What the task asks =
The data below contains pictures, which are to be skipped; the lines starting at the line with "(424, 145) = (70, 353): pink" and ending at the line with "(503, 361) = (107, 194): black" are to be output exactly, both ends included.

Supplied records =
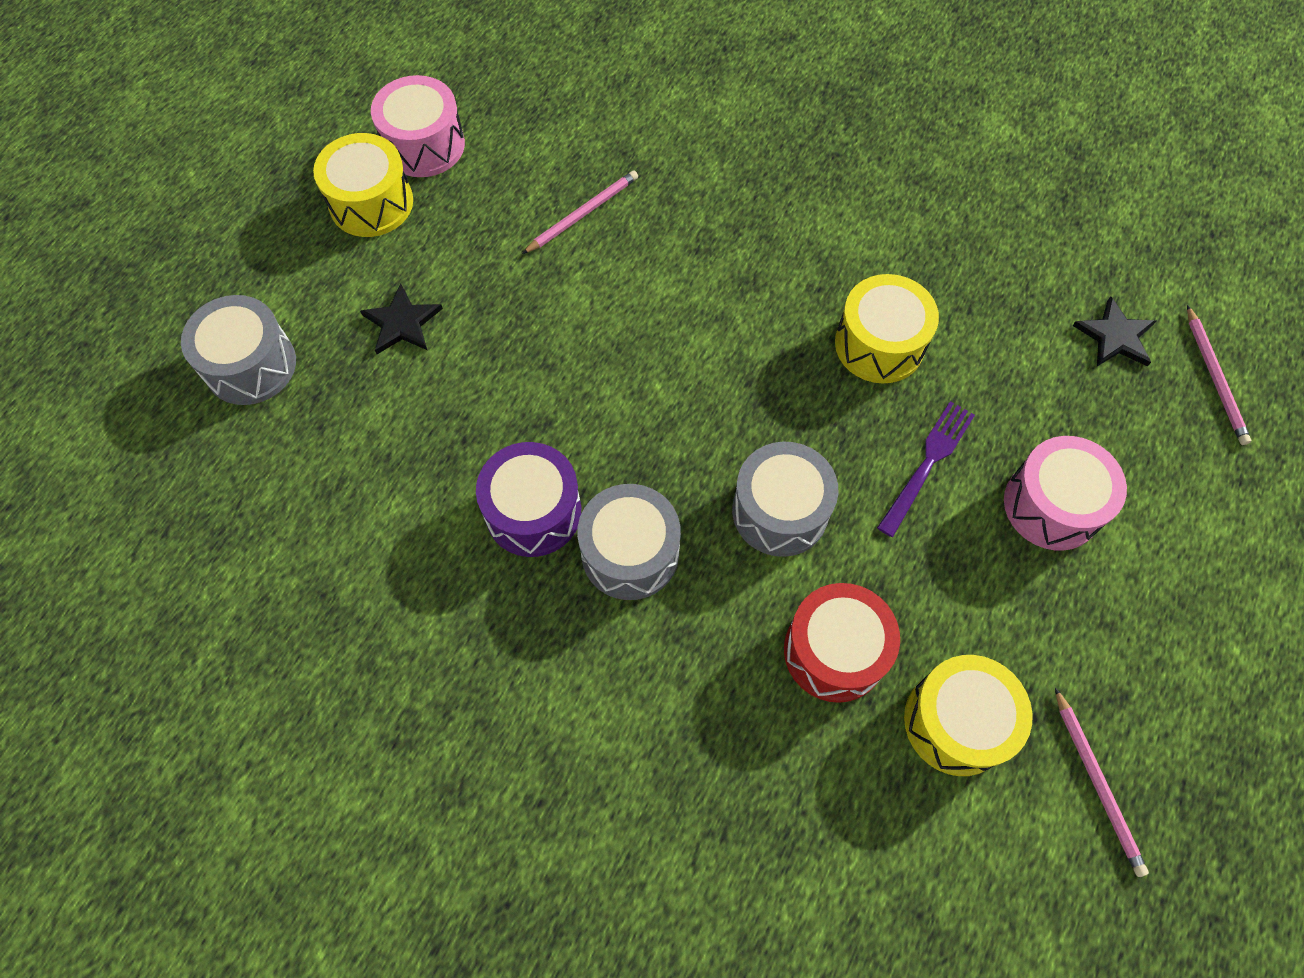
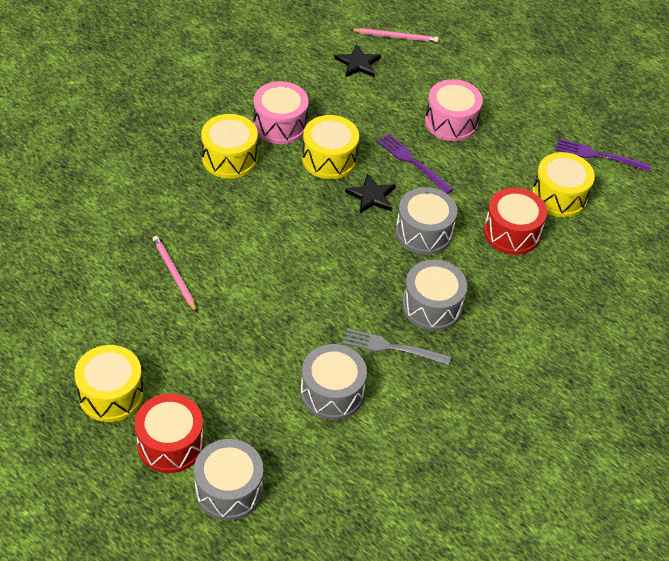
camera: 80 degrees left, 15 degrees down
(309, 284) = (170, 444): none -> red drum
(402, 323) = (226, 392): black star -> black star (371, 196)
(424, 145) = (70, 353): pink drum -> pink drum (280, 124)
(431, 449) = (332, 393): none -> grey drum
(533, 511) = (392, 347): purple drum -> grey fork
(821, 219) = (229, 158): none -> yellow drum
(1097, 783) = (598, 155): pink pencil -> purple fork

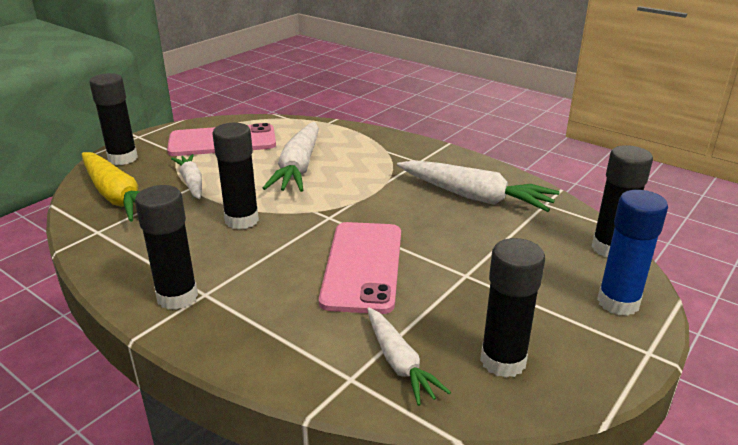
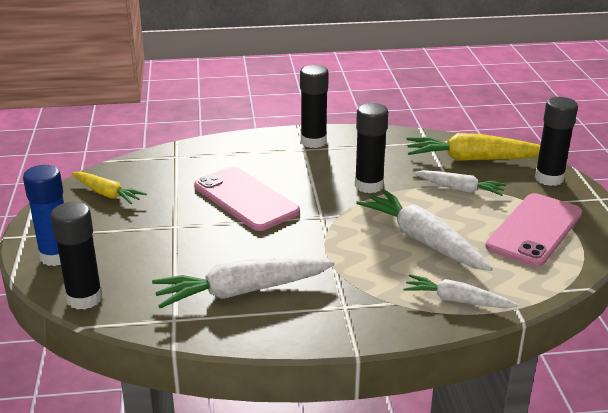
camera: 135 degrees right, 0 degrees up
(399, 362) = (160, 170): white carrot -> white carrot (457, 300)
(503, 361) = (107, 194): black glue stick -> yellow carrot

* * *

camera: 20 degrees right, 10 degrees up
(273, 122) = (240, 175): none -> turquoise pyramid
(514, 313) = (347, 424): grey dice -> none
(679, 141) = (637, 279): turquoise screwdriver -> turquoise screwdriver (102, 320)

Written solution =
(424, 145) = (70, 353): pink drum -> pink drum (280, 124)
(431, 449) = (332, 393): none -> grey drum
(533, 511) = (392, 347): purple drum -> grey fork
(821, 219) = (229, 158): none -> yellow drum
(1097, 783) = (598, 155): pink pencil -> purple fork

camera: 135 degrees right, 0 degrees up
(399, 362) = (160, 170): white carrot -> white carrot (457, 300)
(503, 361) = (107, 194): black glue stick -> yellow carrot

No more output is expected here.